> _EXERCISE MATERIALS_
──────
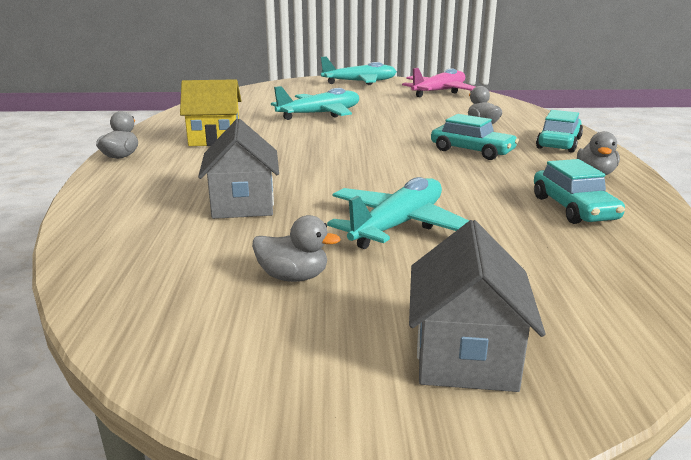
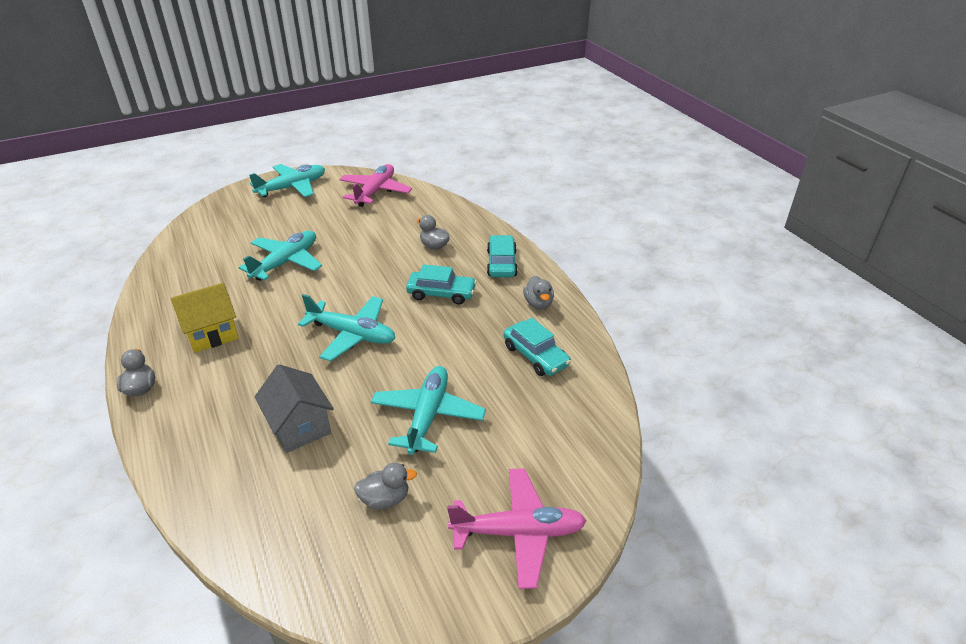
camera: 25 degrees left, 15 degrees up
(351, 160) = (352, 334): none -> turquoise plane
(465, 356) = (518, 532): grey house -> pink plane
──────
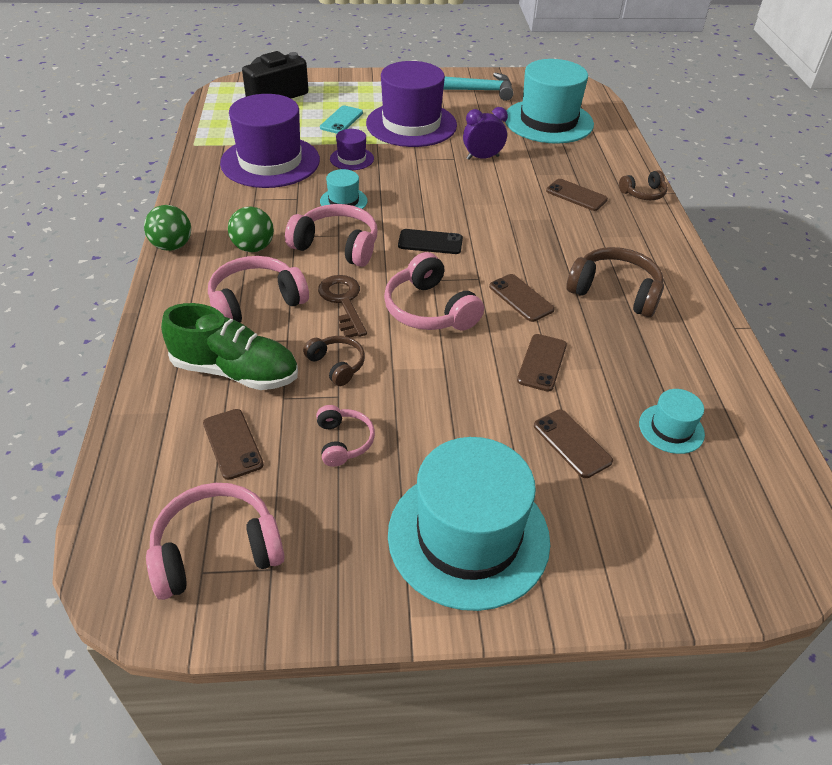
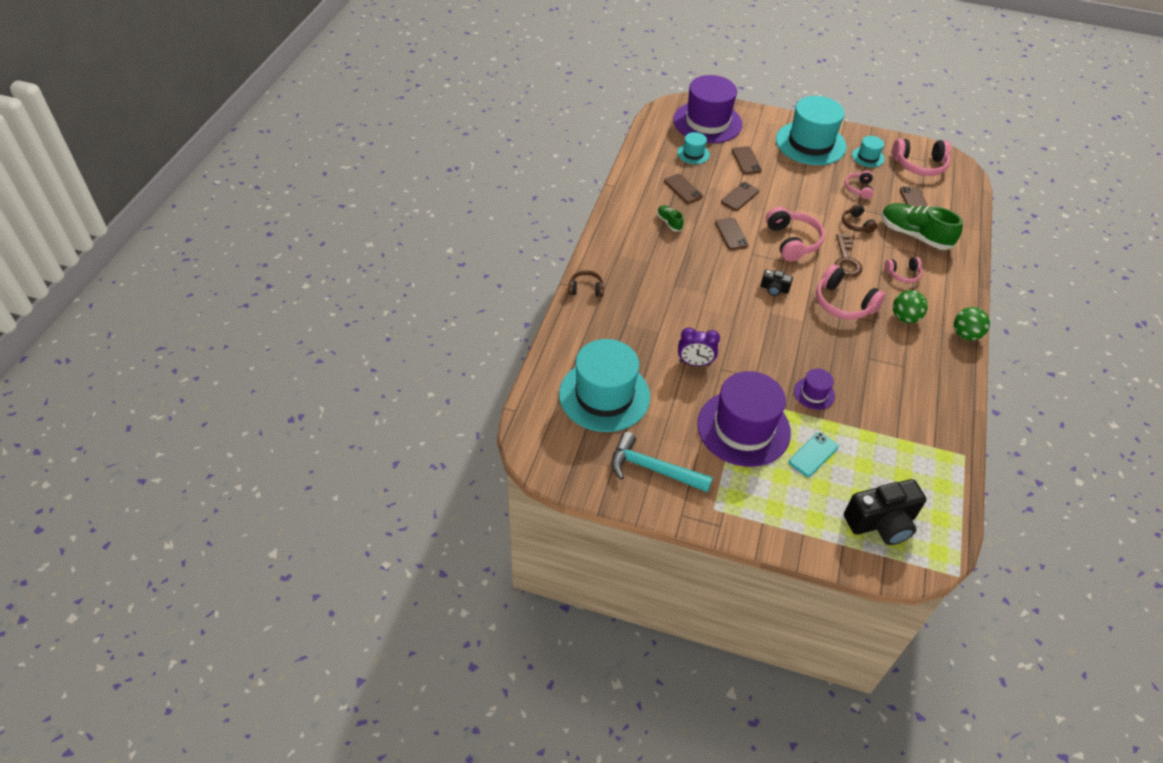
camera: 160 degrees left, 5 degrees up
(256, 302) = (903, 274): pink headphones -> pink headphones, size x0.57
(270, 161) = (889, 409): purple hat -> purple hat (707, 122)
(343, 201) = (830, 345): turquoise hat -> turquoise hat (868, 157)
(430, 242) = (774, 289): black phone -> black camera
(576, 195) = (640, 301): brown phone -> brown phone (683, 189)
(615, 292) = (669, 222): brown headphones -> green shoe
──────
Using the entries above, give again exactly the lines from the line holding "(256, 302) = (903, 274): pink" through the line holding "(615, 292) = (669, 222): brown". Include both end lines and nothing else.

> _RESPONSE BOX_
(256, 302) = (903, 274): pink headphones -> pink headphones, size x0.57
(270, 161) = (889, 409): purple hat -> purple hat (707, 122)
(343, 201) = (830, 345): turquoise hat -> turquoise hat (868, 157)
(430, 242) = (774, 289): black phone -> black camera
(576, 195) = (640, 301): brown phone -> brown phone (683, 189)
(615, 292) = (669, 222): brown headphones -> green shoe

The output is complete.